### YOUR OBJECTIVE
Within the material below, how many lines carry the word "none"? Answer with a single number.

### INFORMATION PROVIDED
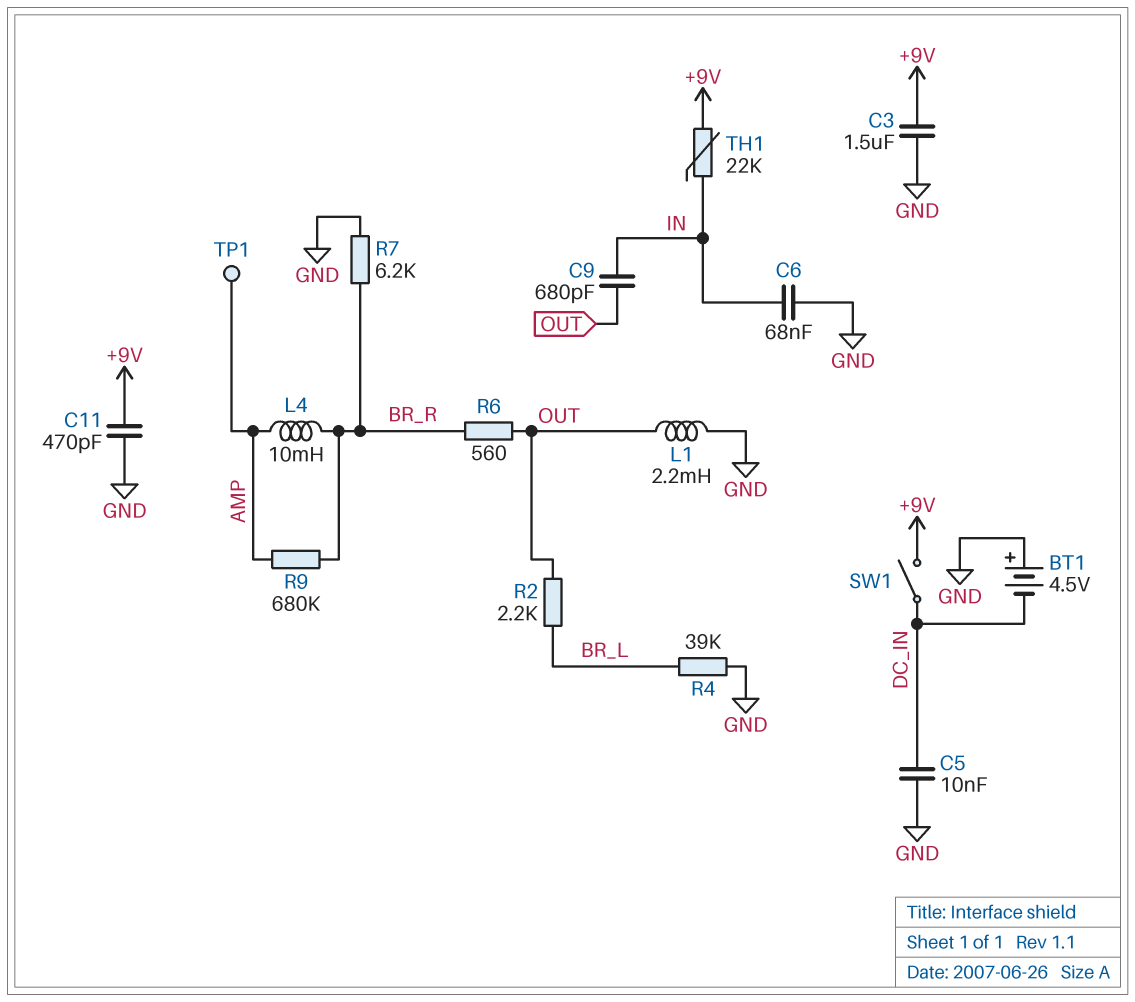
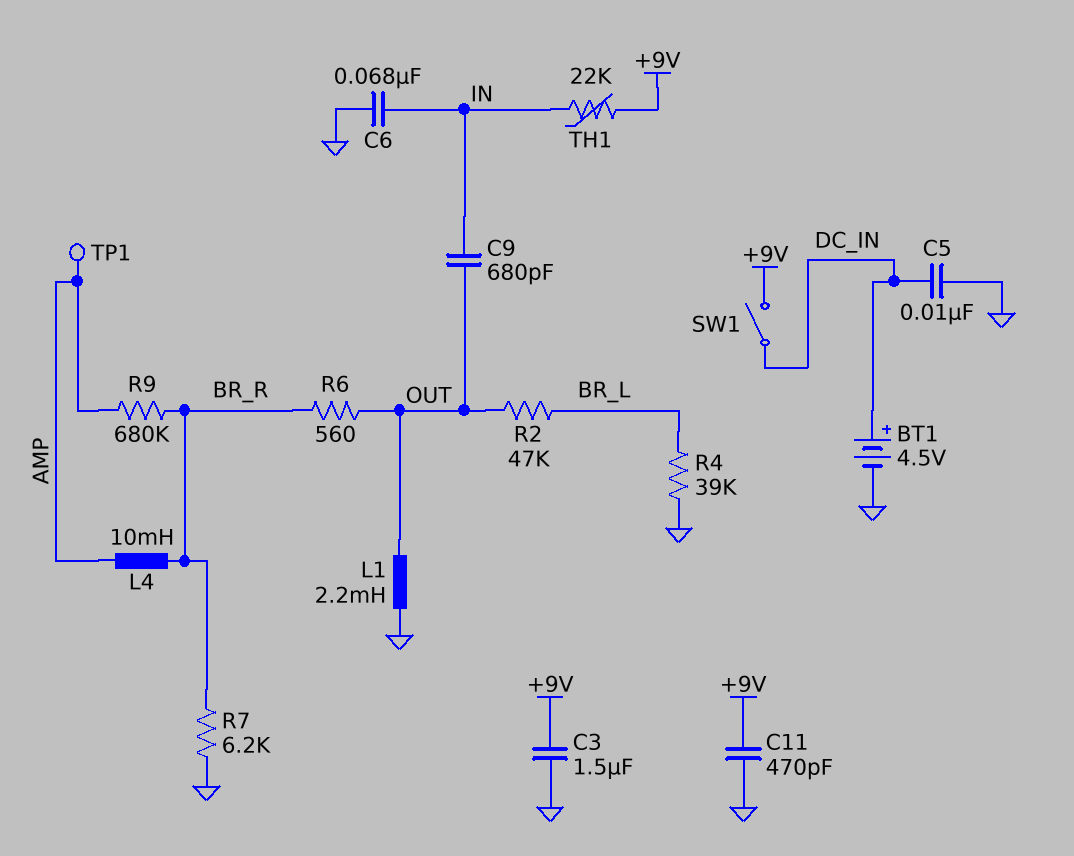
BT1: 4.5V (plus GND, minus DC_IN) -> 4.5V (plus DC_IN, minus GND)
R2: 2.2k (BR_L, OUT) -> 47k (BR_L, OUT)

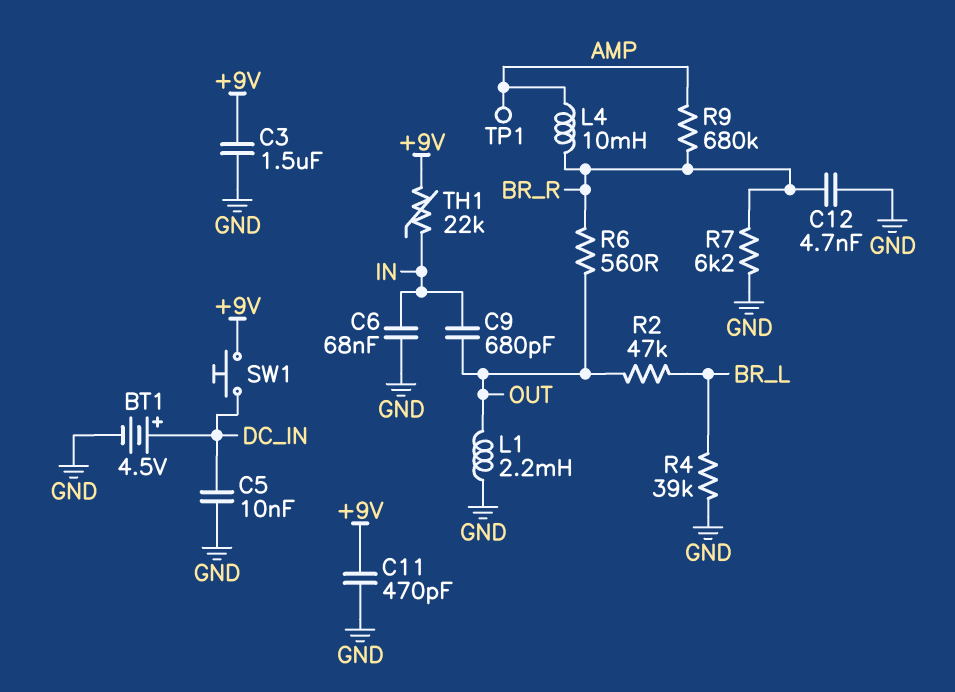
C12: none -> 4.7nF (BR_R, GND)
SW1: switch (+9V, DC_IN) -> button (+9V, DC_IN)

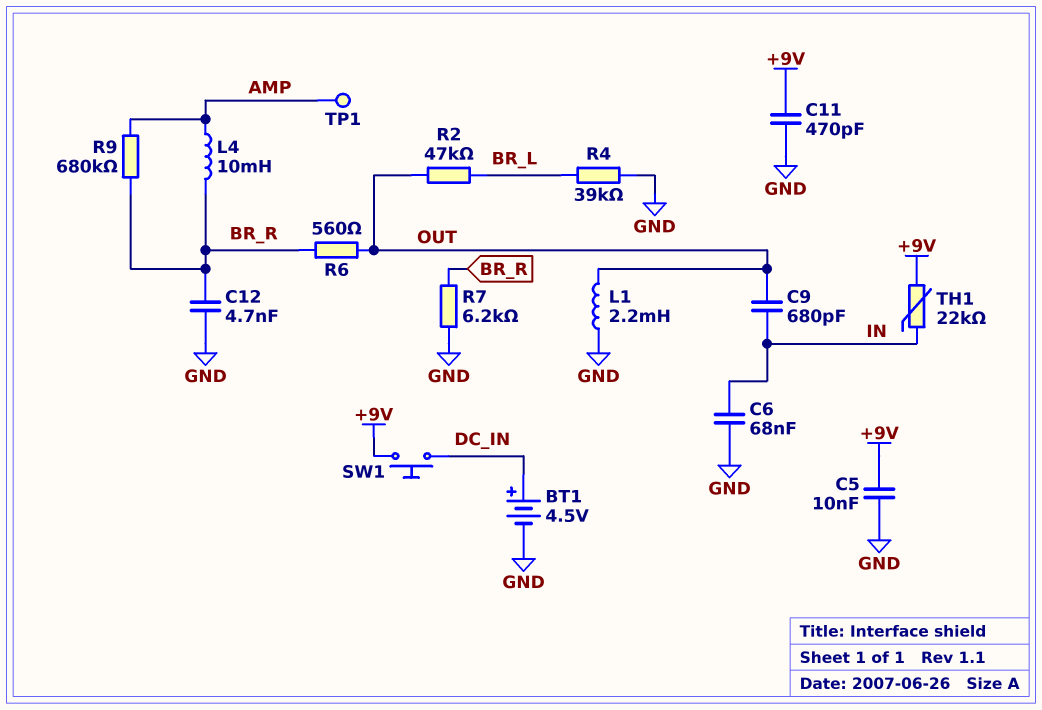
C3: 1.5uF (+9V, GND) -> none
C5: 10nF (DC_IN, GND) -> 10nF (+9V, GND)

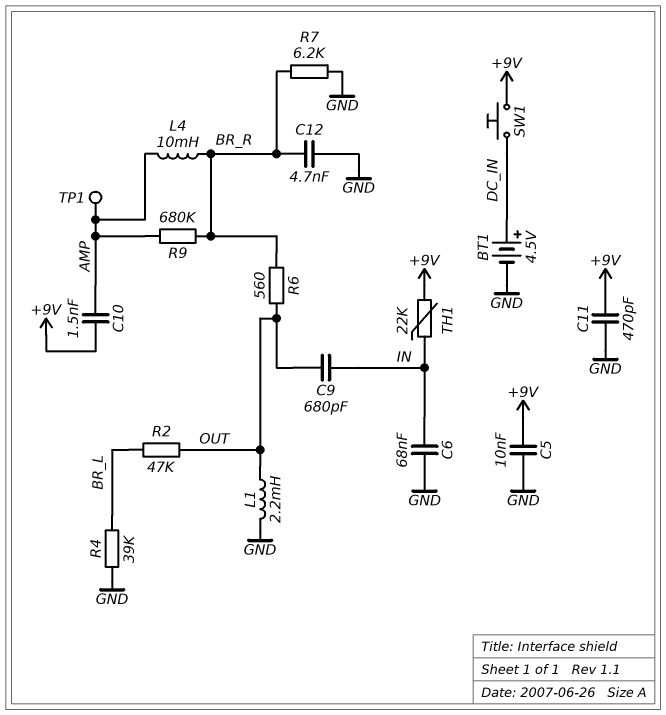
C10: none -> 1.5nF (+9V, AMP)

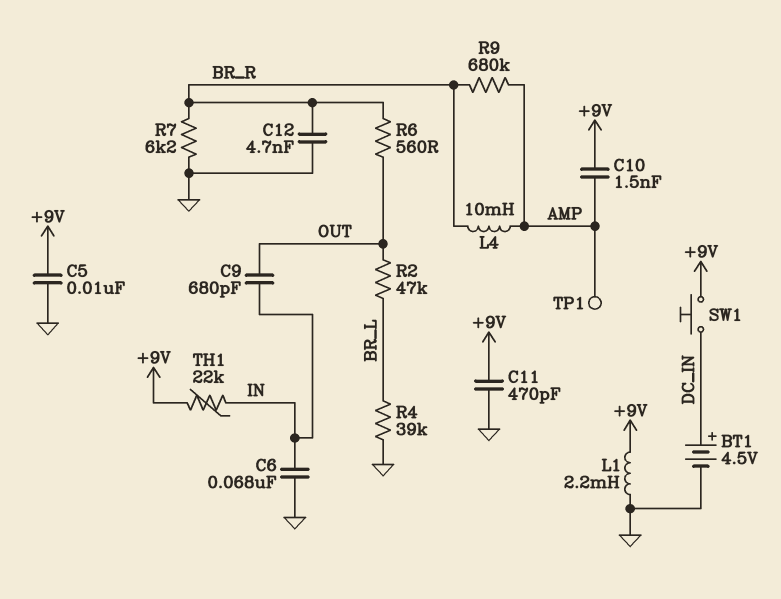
L1: 2.2mH (GND, OUT) -> 2.2mH (+9V, GND)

### REPLY TO THE TASK
3